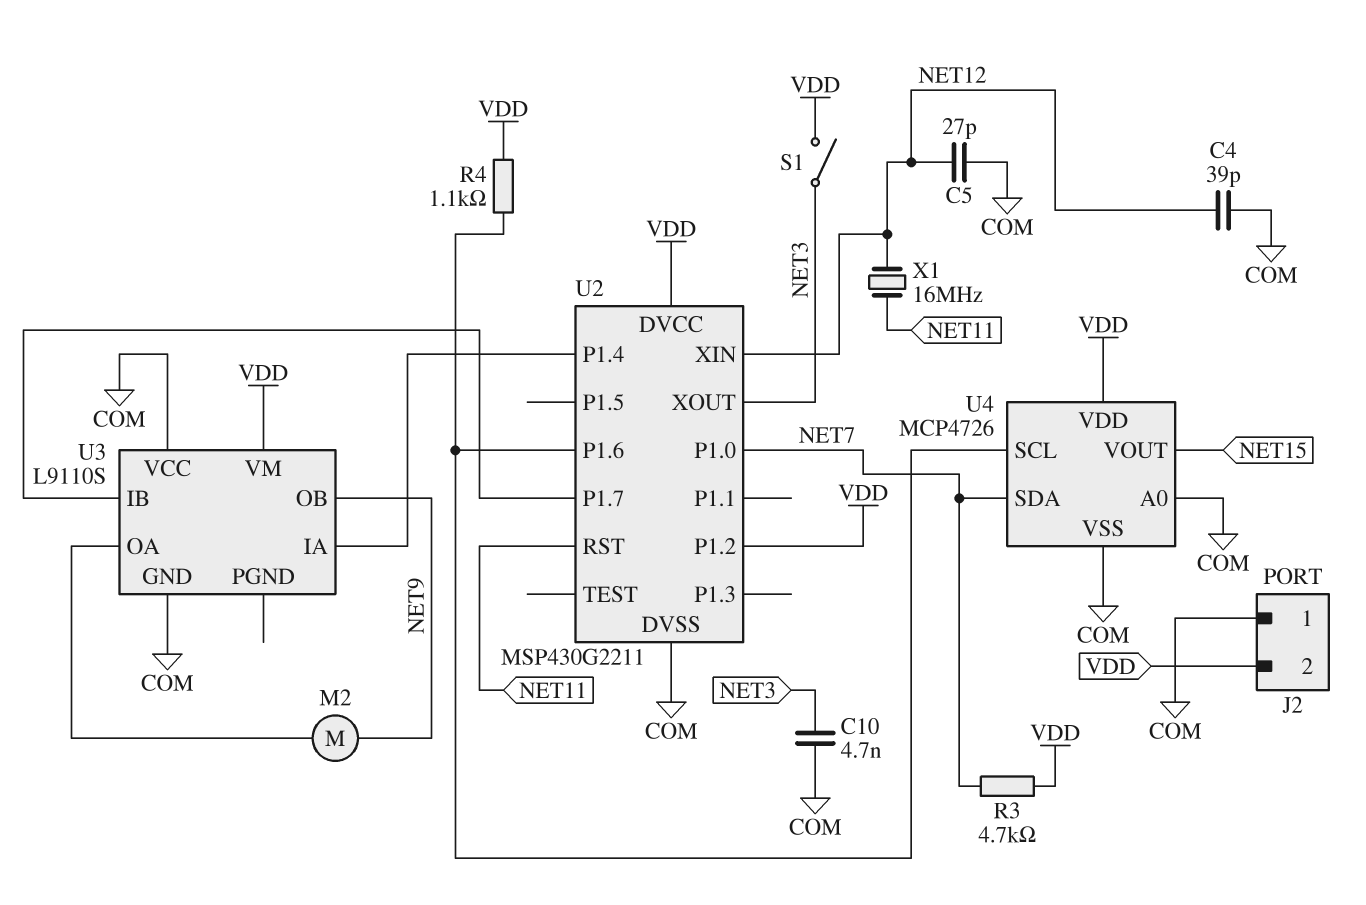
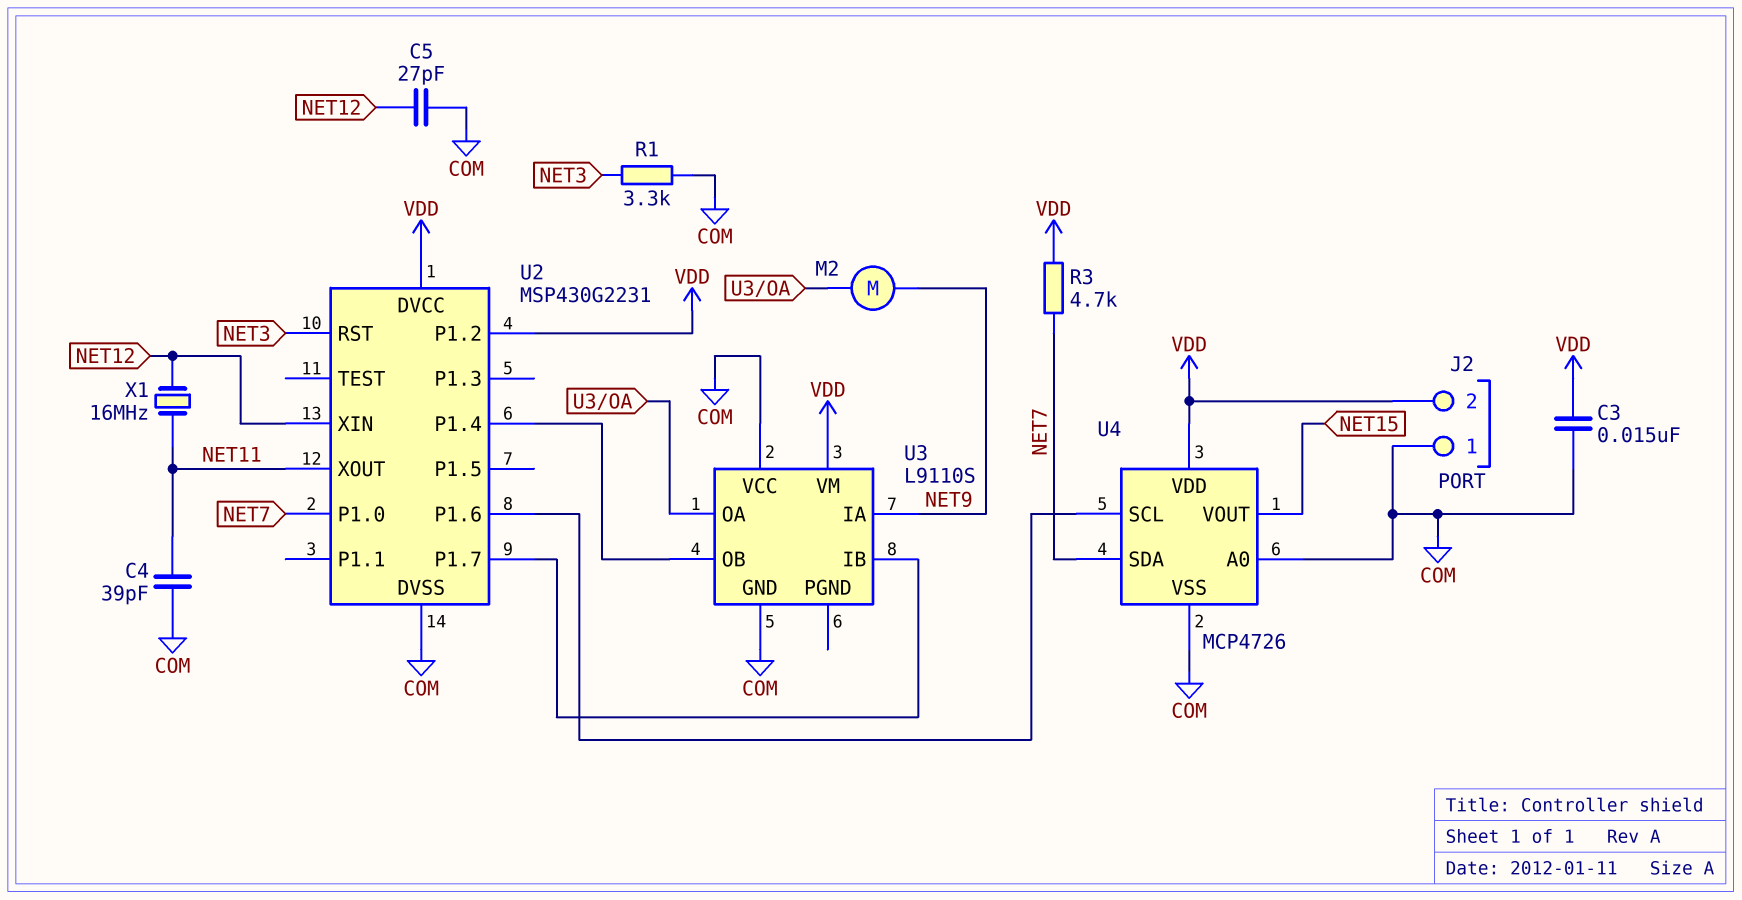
C3: none -> 15nF (COM, VDD)
C4: 39pF (COM, NET12) -> 39pF (COM, NET11)
C10: 4.7nF (COM, NET3) -> none
R1: none -> 3.3k (COM, NET3)
R4: 1.1k (U2/P1.6, VDD) -> none
S1: switch (NET3, VDD) -> none
U2: MSP430G2211 -> MSP430G2231
U2 pin RST: NET11 -> NET3
U2 pin XOUT: NET3 -> NET11
U3 pin IA: U2/P1.4 -> NET9
U3 pin OB: NET9 -> U2/P1.4

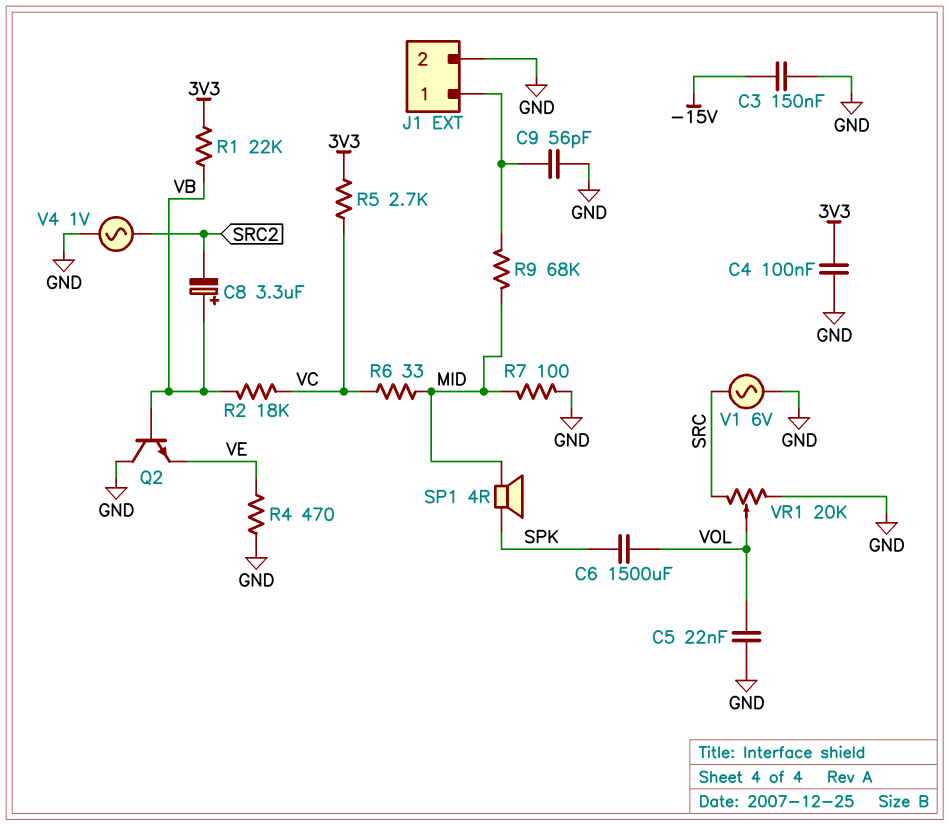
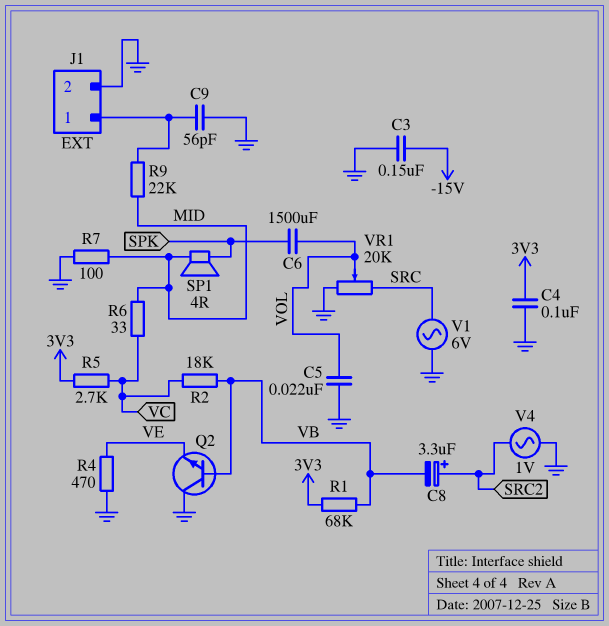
C8: 3.3uF (plus VB, minus SRC2) -> 3.3uF (plus SRC2, minus VB)
R1: 22k (3V3, VB) -> 68k (3V3, VB)
R9: 68k (J1/1, MID) -> 22k (J1/1, MID)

EXERCISE -> Look through the material for "none". Copy each line that has it.

RESULT BELOW ->
C3: none -> 15nF (COM, VDD)
C10: 4.7nF (COM, NET3) -> none
R1: none -> 3.3k (COM, NET3)
R4: 1.1k (U2/P1.6, VDD) -> none
S1: switch (NET3, VDD) -> none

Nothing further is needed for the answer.